* [What you are asked to do]:
Among the entries below, find the lines with the word "purple" and return them.

* [The input]:
________________________

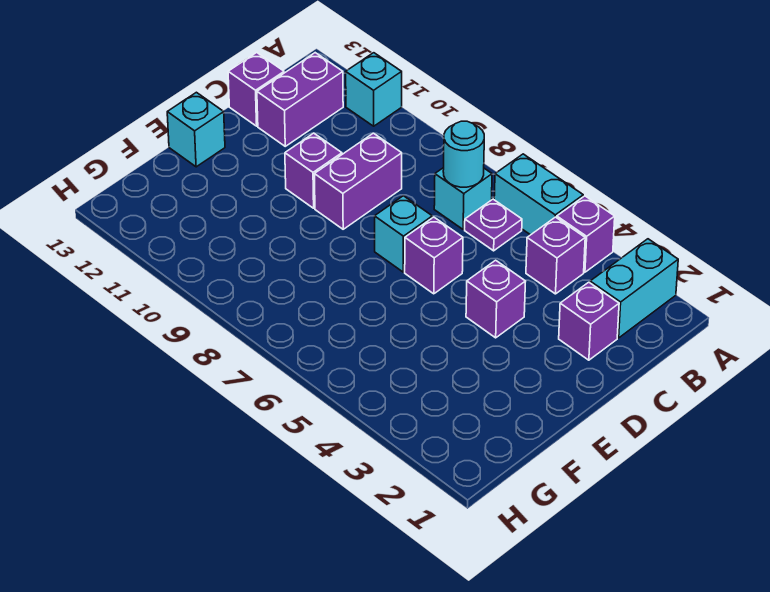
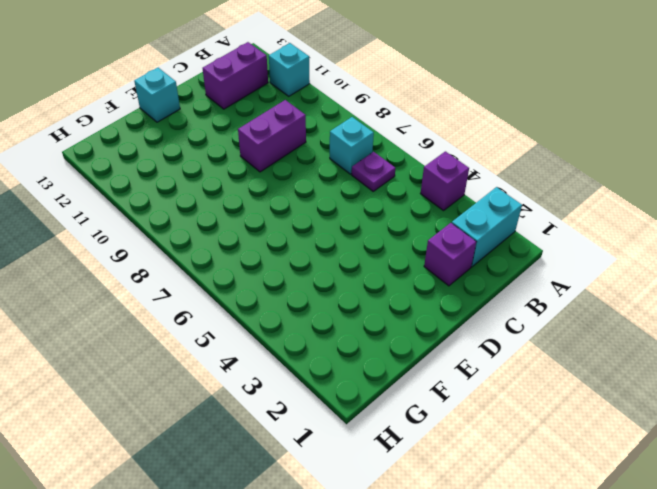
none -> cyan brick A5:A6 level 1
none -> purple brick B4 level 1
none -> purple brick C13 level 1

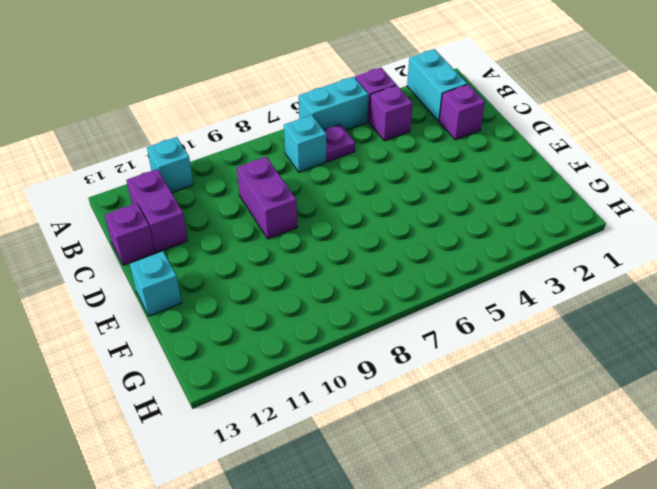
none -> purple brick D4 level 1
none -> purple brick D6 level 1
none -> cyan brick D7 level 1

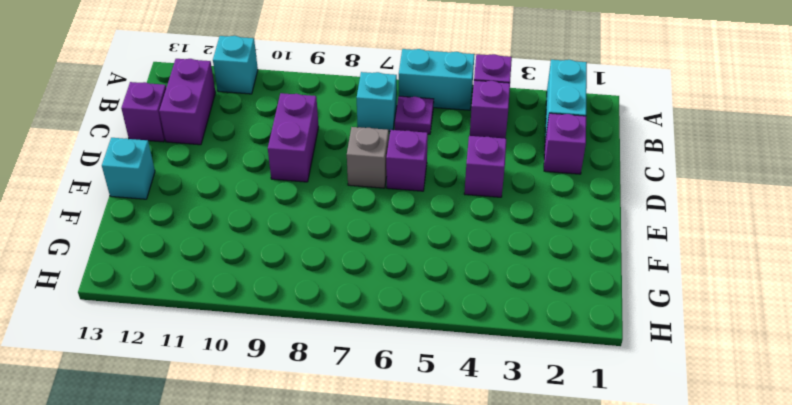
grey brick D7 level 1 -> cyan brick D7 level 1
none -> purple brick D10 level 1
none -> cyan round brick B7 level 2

________________________

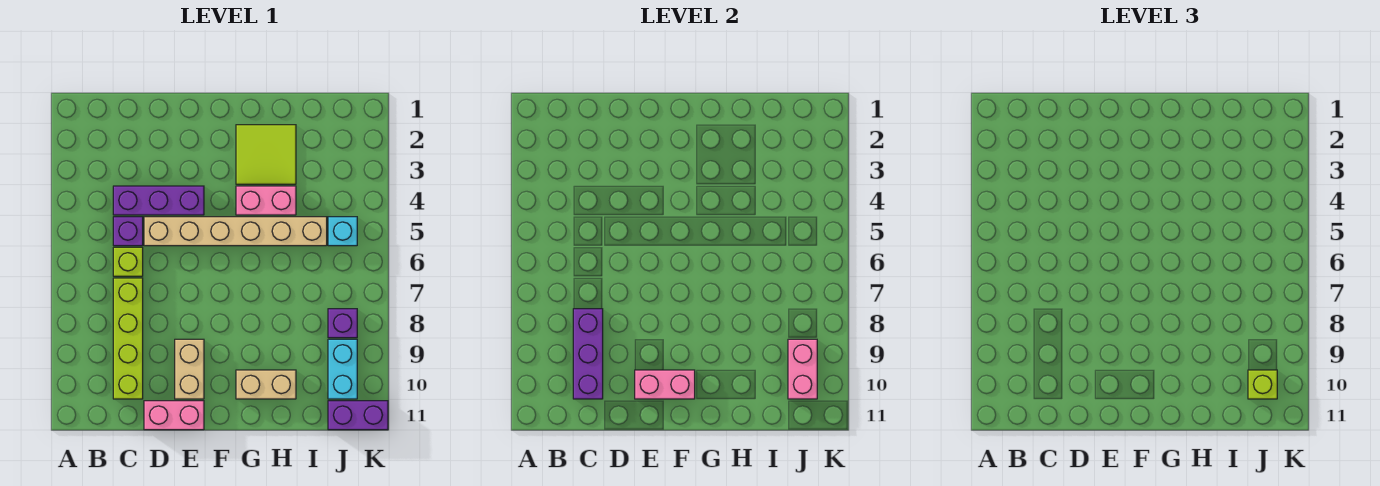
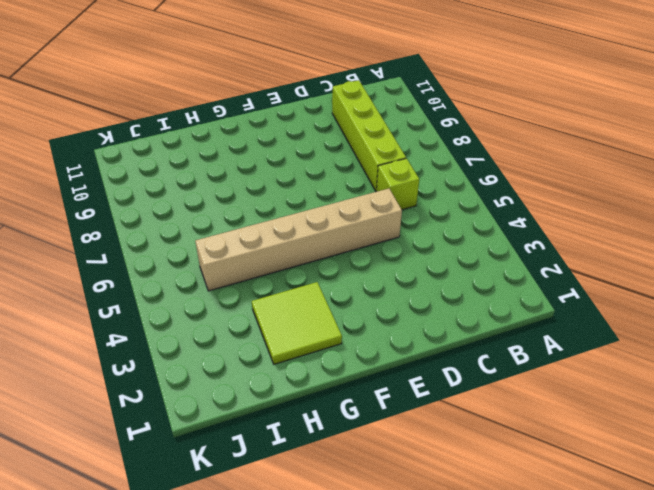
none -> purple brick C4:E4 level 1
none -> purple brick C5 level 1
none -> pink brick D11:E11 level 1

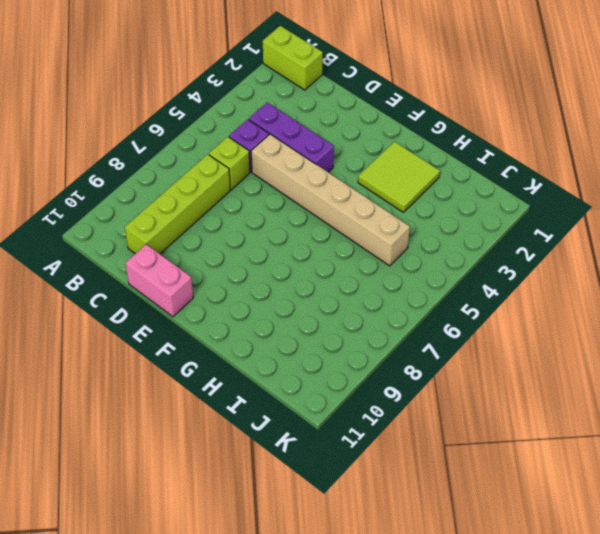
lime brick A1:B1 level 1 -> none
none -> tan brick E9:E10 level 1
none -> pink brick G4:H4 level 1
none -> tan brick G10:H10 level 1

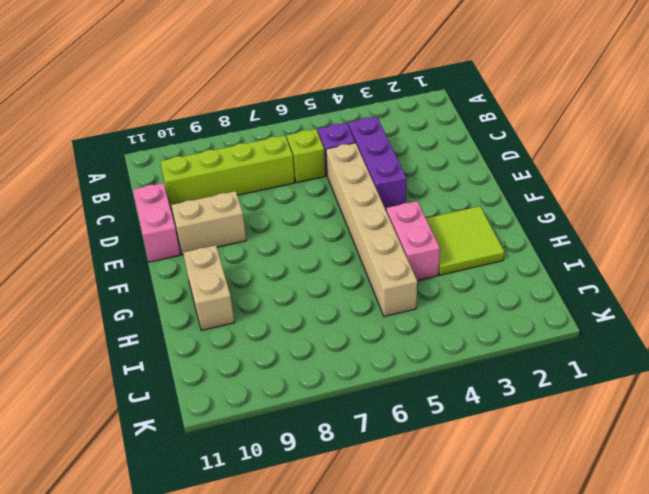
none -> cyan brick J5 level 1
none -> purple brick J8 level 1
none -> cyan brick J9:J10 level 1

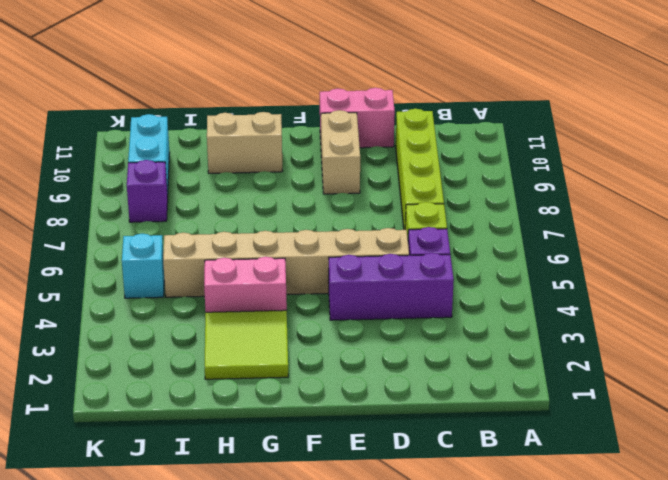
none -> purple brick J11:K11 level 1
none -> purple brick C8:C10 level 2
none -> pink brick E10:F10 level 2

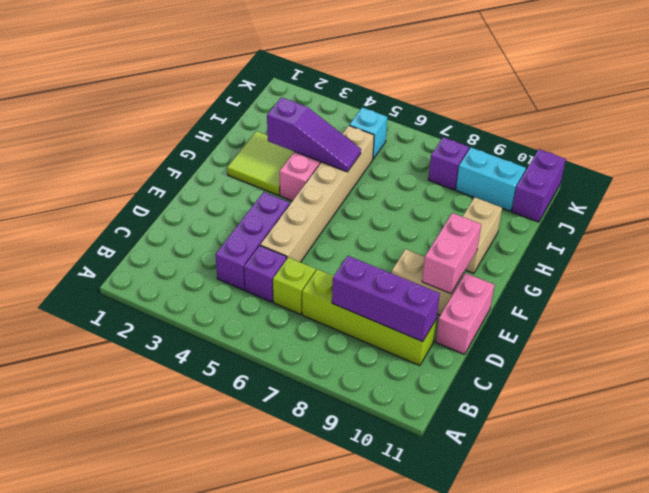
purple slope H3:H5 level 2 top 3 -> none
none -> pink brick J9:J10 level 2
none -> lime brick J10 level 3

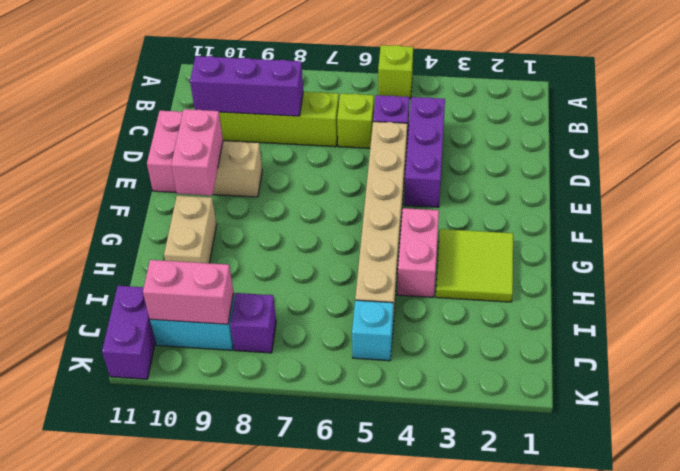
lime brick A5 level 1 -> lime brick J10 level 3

________________________

* [Written response]:
none -> purple brick B4 level 1
none -> purple brick C13 level 1
none -> purple brick D4 level 1
none -> purple brick D6 level 1
none -> purple brick D10 level 1
none -> purple brick C4:E4 level 1
none -> purple brick C5 level 1
none -> purple brick J8 level 1
none -> purple brick J11:K11 level 1
none -> purple brick C8:C10 level 2
purple slope H3:H5 level 2 top 3 -> none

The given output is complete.